Modification records:
╭──

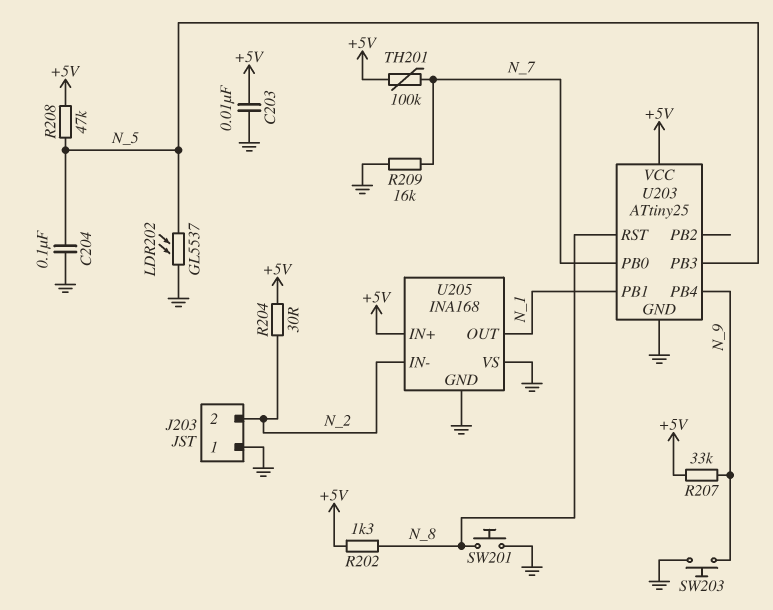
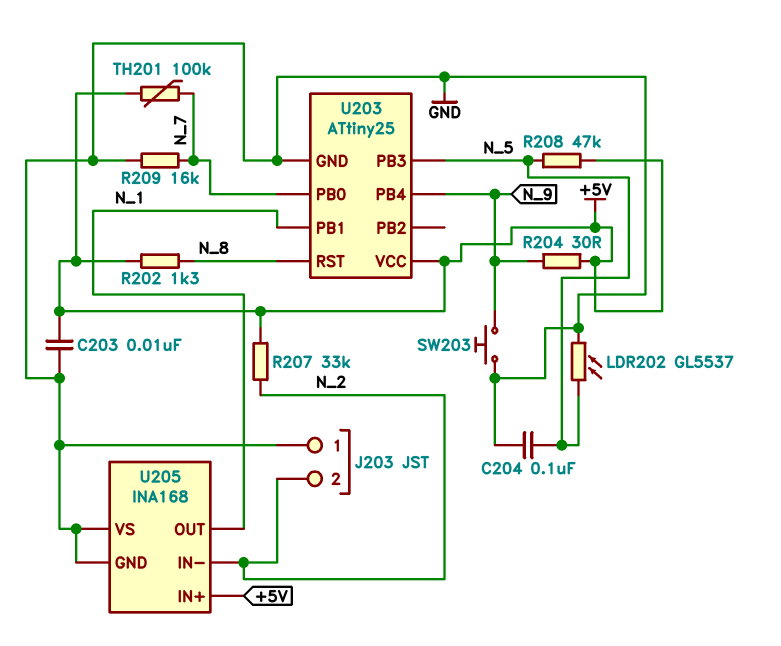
R204: 30 (+5V, N_2) -> 30 (+5V, N_9)
R207: 33k (+5V, N_9) -> 33k (+5V, N_2)
SW201: button (GND, N_8) -> none

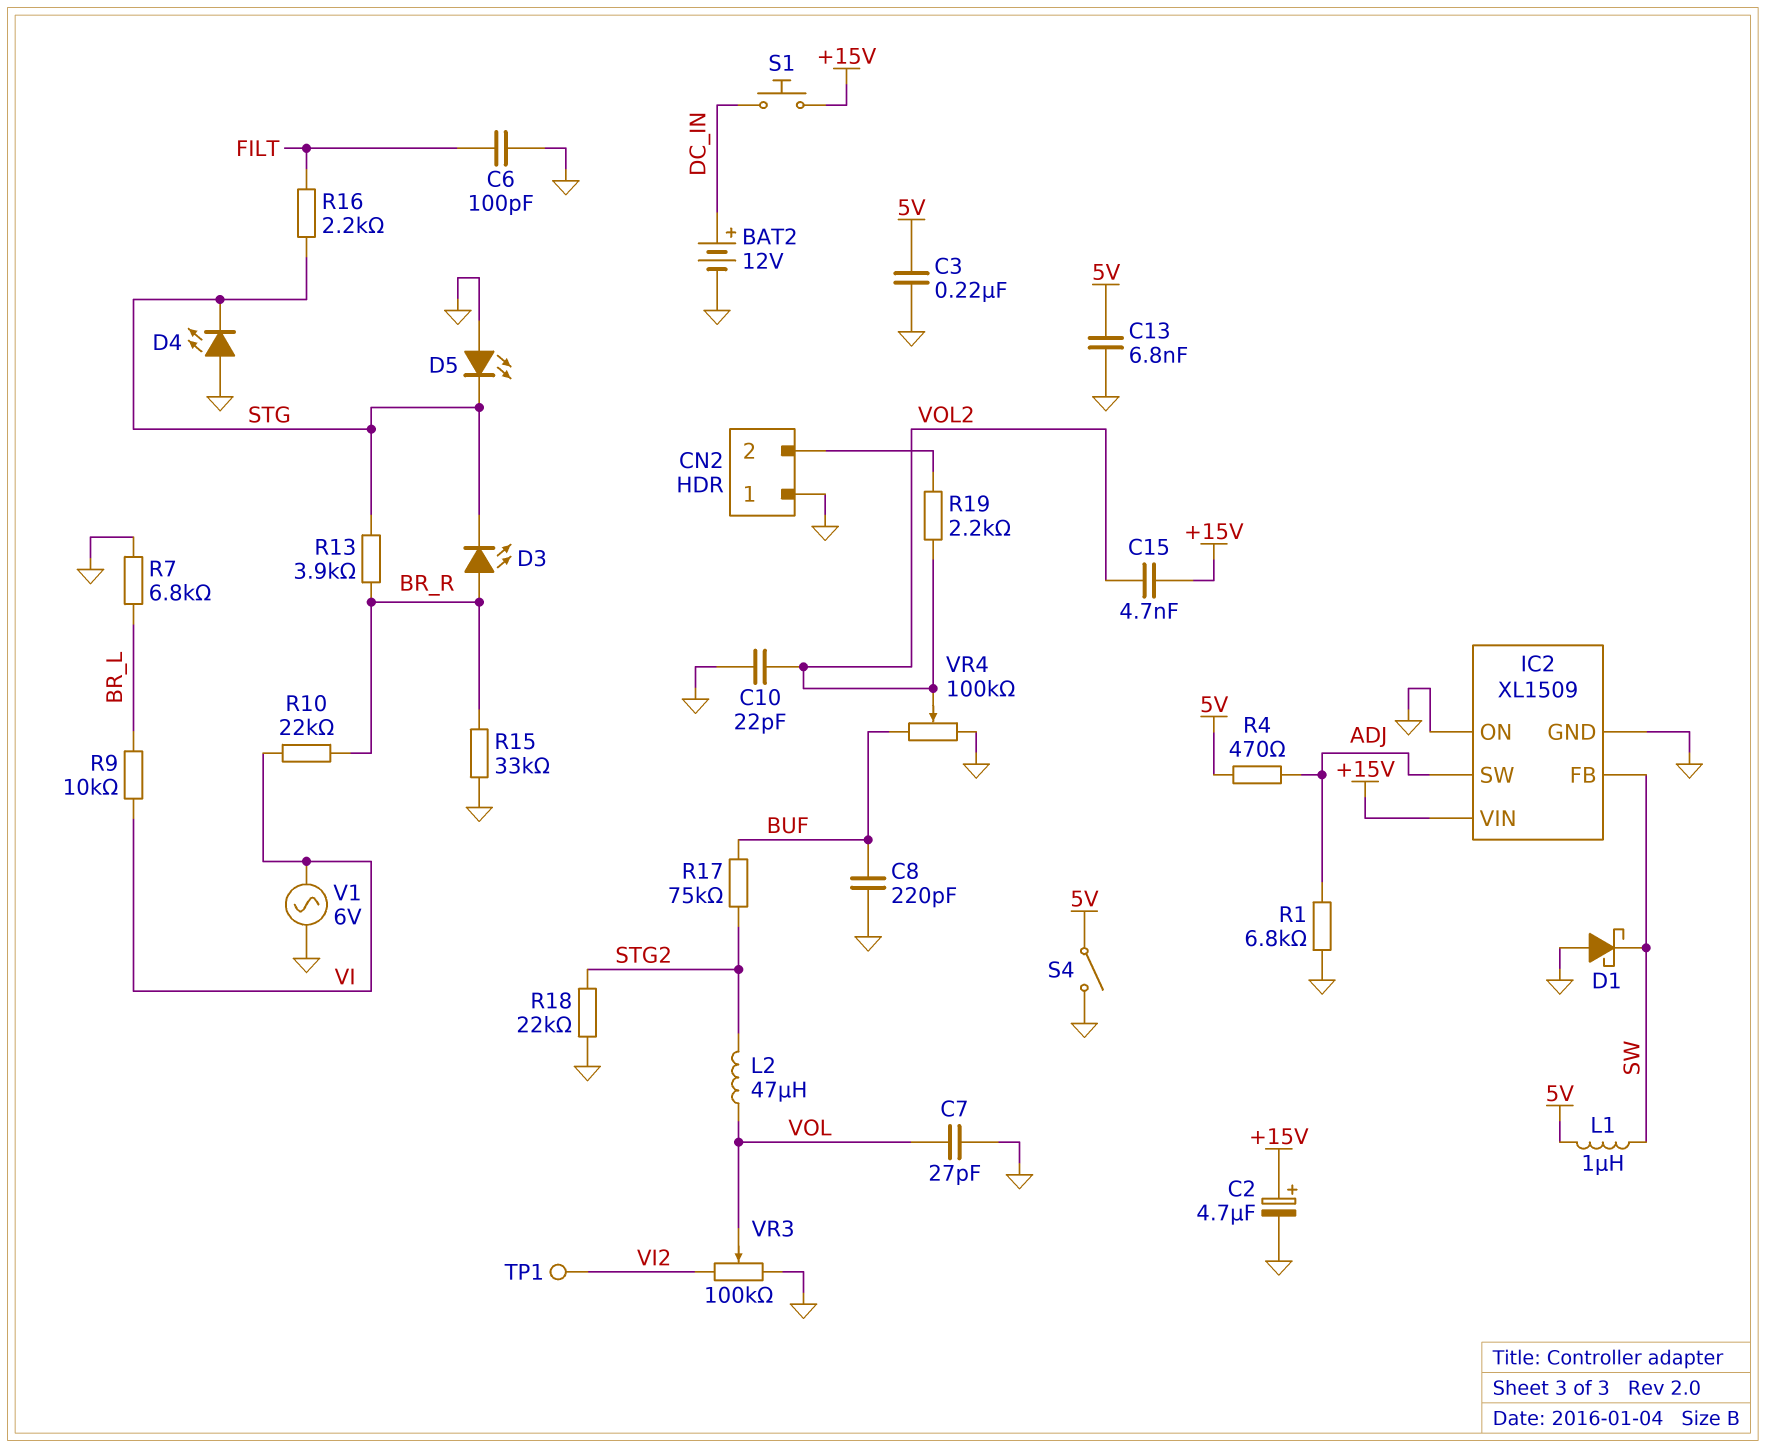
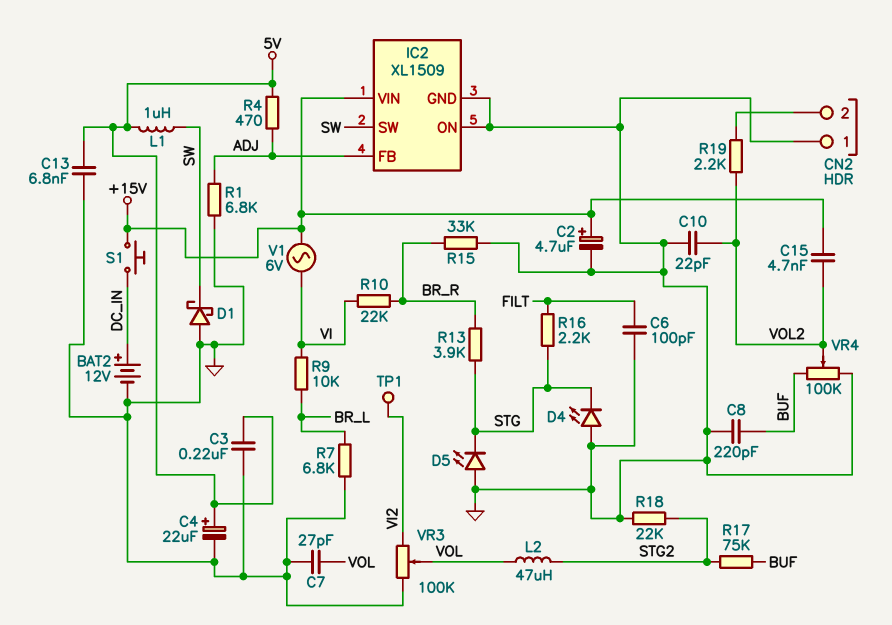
C4: none -> 22uF (plus 5V, minus GND)
D3: LED (A BR_R, K STG) -> none
IC2 pin FB: SW -> ADJ
IC2 pin SW: ADJ -> SW
S4: switch (5V, GND) -> none
V1: AC 6V (GND, VI) -> AC 6V (+15V, VI)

╰──

**Work instructions:** When you repeat the data, keep it exact and drop every picture.

**Result for this task:**
R204: 30 (+5V, N_2) -> 30 (+5V, N_9)
R207: 33k (+5V, N_9) -> 33k (+5V, N_2)
SW201: button (GND, N_8) -> none

C4: none -> 22uF (plus 5V, minus GND)
D3: LED (A BR_R, K STG) -> none
IC2 pin FB: SW -> ADJ
IC2 pin SW: ADJ -> SW
S4: switch (5V, GND) -> none
V1: AC 6V (GND, VI) -> AC 6V (+15V, VI)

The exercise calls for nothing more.